> [Exercise requirements]: One part of the entries below is wanted: the lines from the one containing "none -> orange 1x2 brick [99,120,145,213]" through the one containing "orange 1x2 brick [152,207,220,302]". Write those out exactly and nothing else.

> [Listed entries]:
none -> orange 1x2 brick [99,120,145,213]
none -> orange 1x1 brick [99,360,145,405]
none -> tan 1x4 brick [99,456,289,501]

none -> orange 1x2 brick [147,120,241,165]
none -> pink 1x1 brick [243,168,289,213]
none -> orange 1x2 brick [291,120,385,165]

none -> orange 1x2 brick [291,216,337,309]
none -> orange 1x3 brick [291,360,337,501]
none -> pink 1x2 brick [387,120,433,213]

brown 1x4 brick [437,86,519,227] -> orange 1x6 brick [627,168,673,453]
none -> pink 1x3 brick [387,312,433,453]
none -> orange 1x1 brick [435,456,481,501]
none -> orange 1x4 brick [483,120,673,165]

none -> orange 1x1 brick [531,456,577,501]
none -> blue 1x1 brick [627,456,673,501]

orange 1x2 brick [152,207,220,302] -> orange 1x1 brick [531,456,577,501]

...

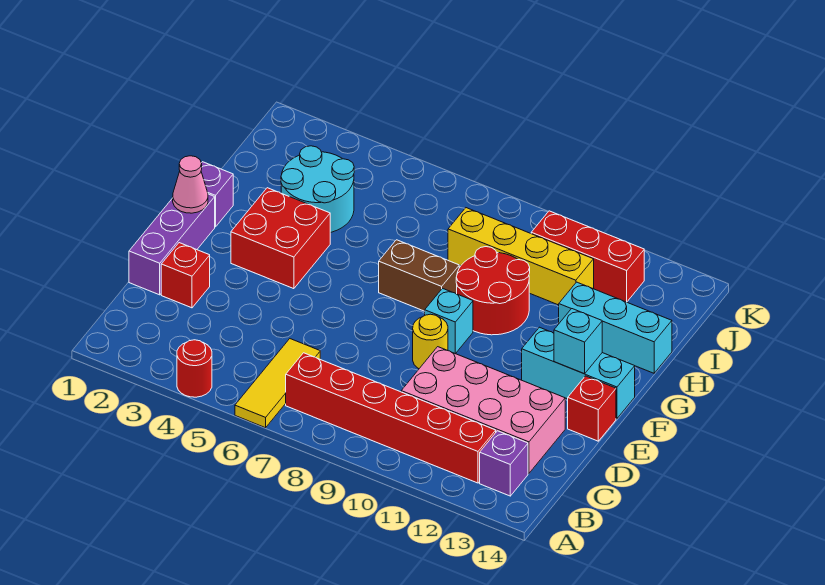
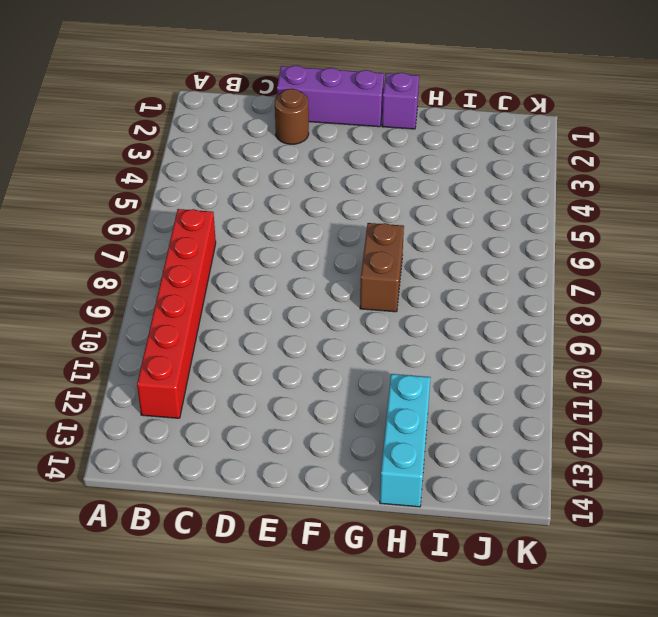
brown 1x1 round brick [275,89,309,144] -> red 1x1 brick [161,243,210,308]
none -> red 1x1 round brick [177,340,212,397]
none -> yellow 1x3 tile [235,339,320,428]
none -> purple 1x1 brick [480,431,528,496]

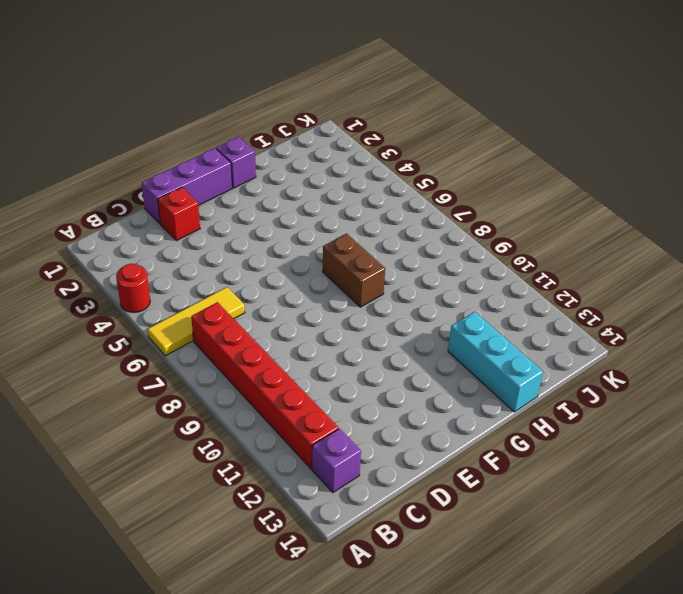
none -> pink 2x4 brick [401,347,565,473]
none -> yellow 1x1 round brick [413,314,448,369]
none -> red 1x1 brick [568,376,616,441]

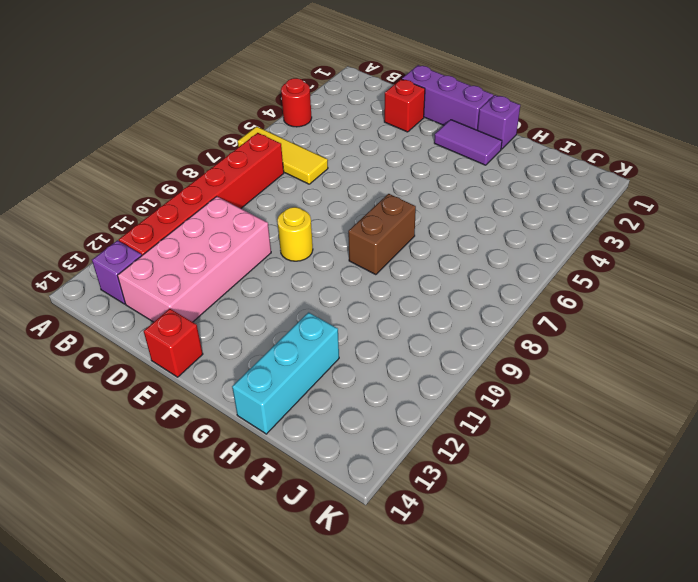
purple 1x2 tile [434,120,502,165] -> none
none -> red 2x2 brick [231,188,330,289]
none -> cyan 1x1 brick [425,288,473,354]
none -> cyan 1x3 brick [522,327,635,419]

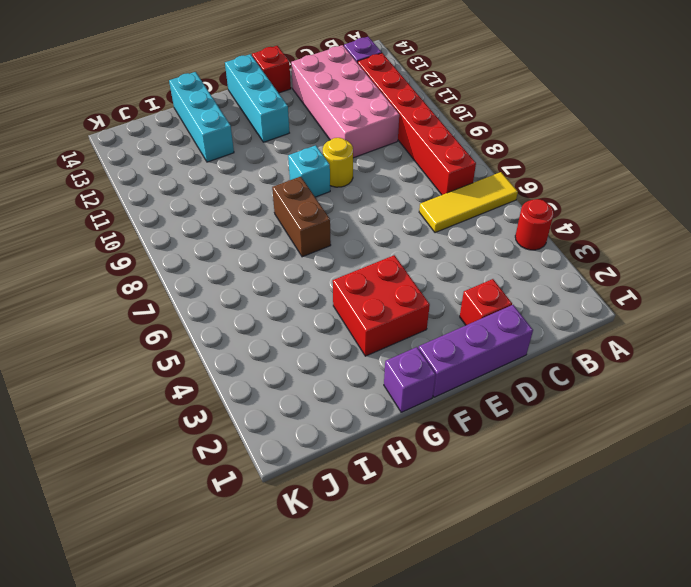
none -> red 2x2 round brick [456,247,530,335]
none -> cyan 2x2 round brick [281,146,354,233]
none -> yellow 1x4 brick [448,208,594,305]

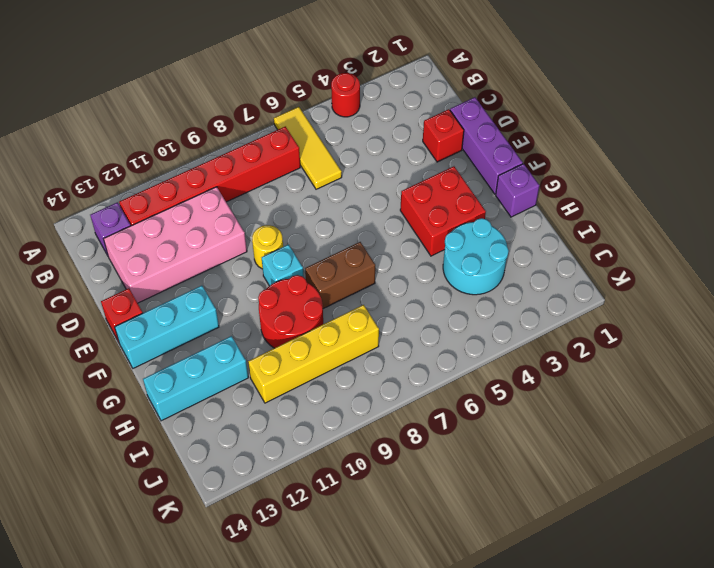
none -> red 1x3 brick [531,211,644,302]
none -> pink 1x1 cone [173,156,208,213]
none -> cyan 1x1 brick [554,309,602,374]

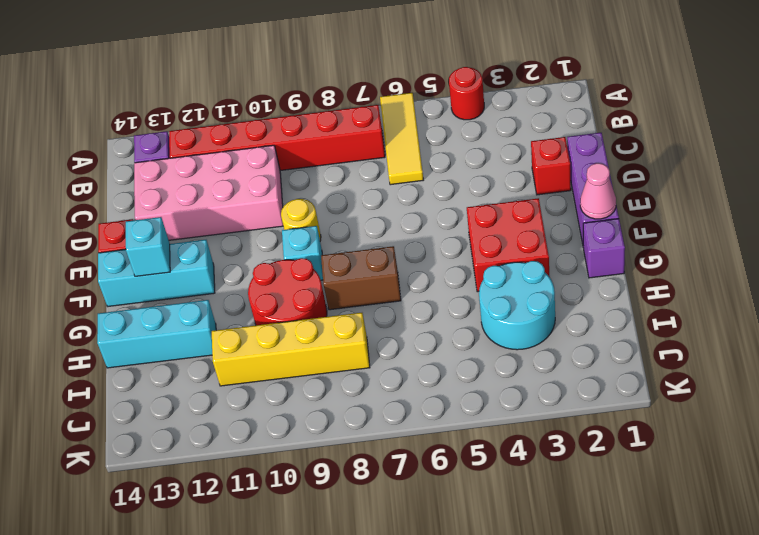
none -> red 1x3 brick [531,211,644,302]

--

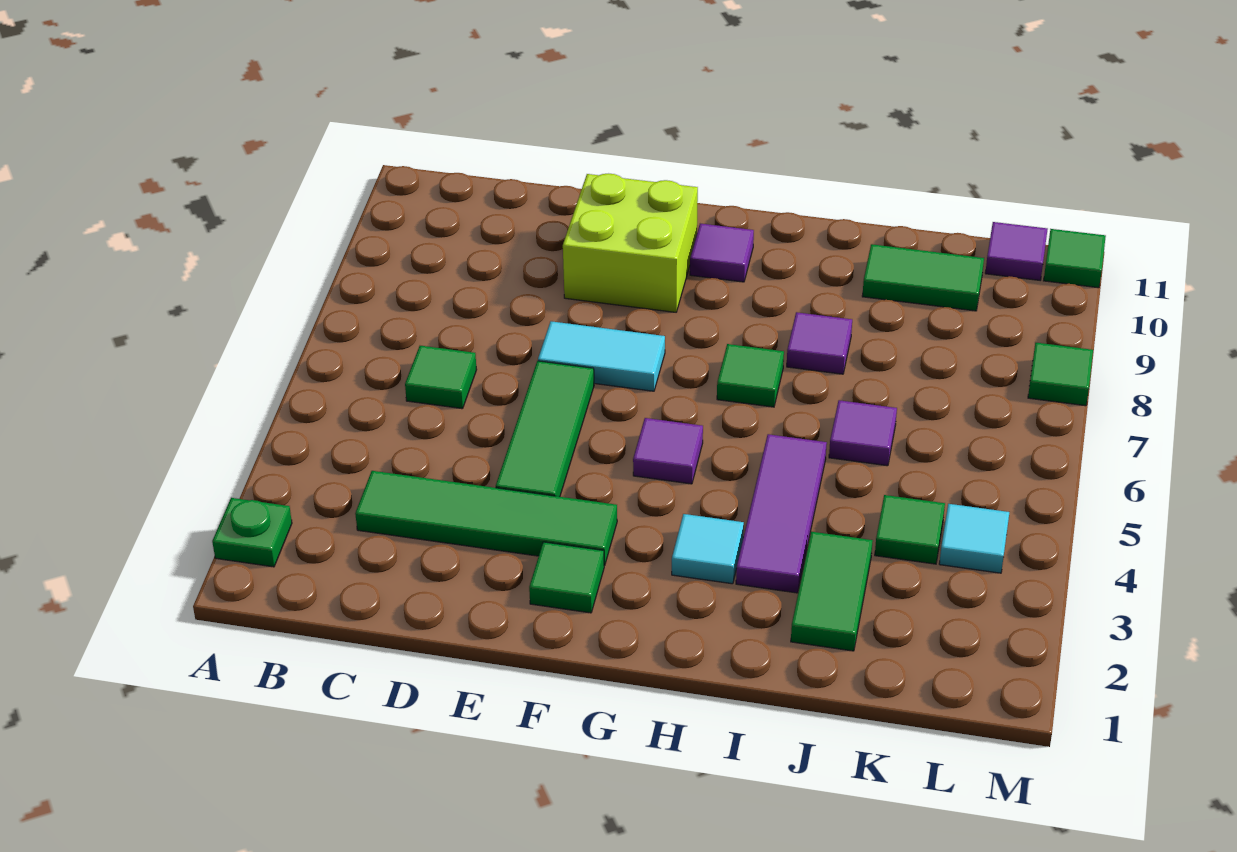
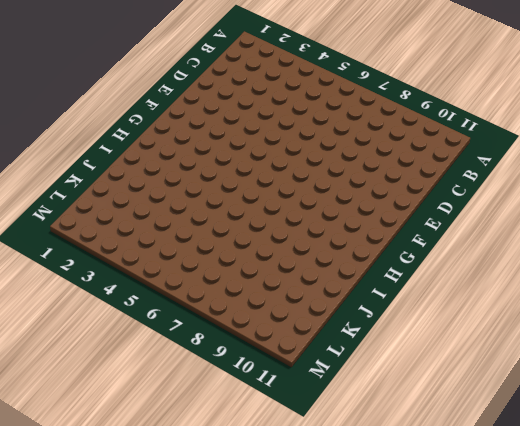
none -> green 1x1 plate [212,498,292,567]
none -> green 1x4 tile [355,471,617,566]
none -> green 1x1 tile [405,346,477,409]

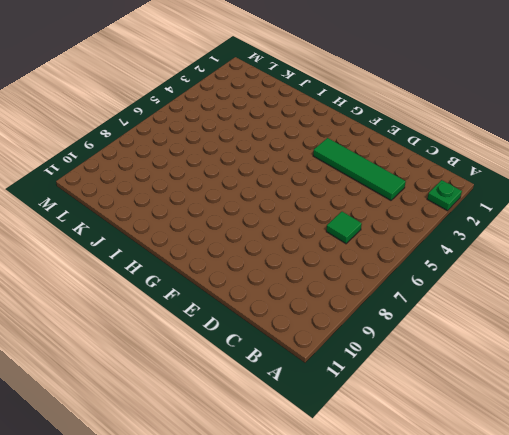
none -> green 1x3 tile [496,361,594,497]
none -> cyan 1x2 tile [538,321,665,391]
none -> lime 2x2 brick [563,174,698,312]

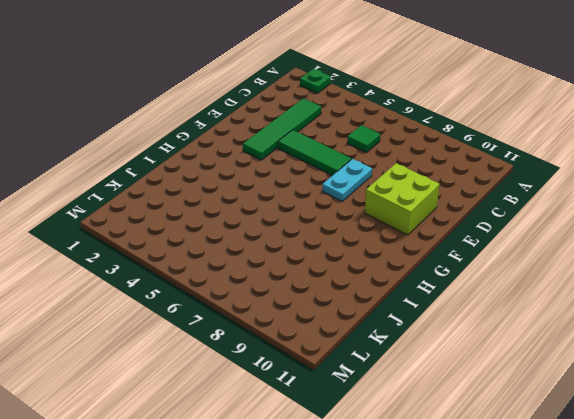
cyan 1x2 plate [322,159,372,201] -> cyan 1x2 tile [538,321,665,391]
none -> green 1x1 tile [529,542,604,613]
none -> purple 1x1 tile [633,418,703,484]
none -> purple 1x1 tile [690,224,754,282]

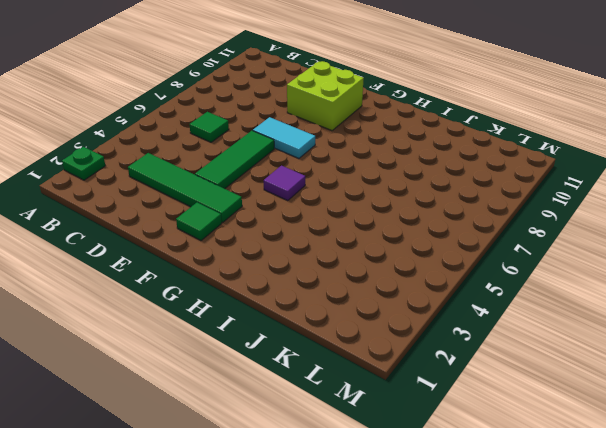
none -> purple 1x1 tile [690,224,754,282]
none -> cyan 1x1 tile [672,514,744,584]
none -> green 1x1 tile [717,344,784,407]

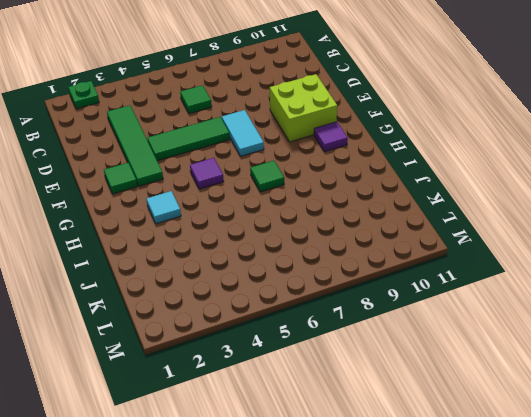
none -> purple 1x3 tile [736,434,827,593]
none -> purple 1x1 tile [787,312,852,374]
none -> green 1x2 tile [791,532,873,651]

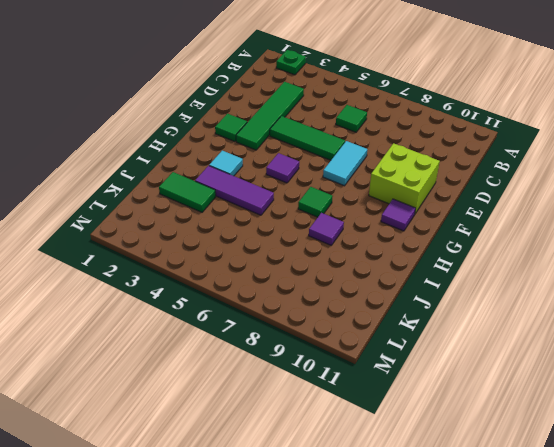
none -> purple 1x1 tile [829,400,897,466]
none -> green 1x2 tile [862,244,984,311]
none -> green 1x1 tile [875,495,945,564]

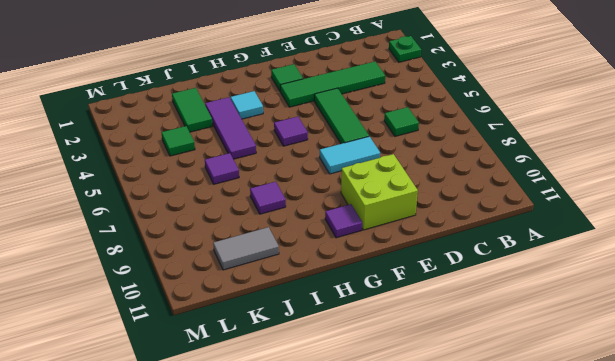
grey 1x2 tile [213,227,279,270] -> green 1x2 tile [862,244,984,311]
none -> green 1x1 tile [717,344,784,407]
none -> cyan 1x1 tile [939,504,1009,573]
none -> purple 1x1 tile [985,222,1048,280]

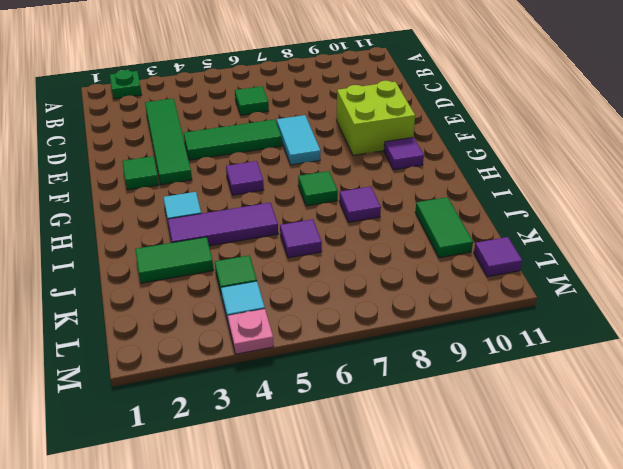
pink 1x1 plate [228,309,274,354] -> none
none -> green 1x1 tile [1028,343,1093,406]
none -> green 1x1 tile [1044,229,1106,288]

> [Exercise solution]:
none -> orange 1x2 brick [99,120,145,213]
none -> orange 1x1 brick [99,360,145,405]
none -> tan 1x4 brick [99,456,289,501]

none -> orange 1x2 brick [147,120,241,165]
none -> pink 1x1 brick [243,168,289,213]
none -> orange 1x2 brick [291,120,385,165]

none -> orange 1x2 brick [291,216,337,309]
none -> orange 1x3 brick [291,360,337,501]
none -> pink 1x2 brick [387,120,433,213]

brown 1x4 brick [437,86,519,227] -> orange 1x6 brick [627,168,673,453]
none -> pink 1x3 brick [387,312,433,453]
none -> orange 1x1 brick [435,456,481,501]
none -> orange 1x4 brick [483,120,673,165]

none -> orange 1x1 brick [531,456,577,501]
none -> blue 1x1 brick [627,456,673,501]

orange 1x2 brick [152,207,220,302] -> orange 1x1 brick [531,456,577,501]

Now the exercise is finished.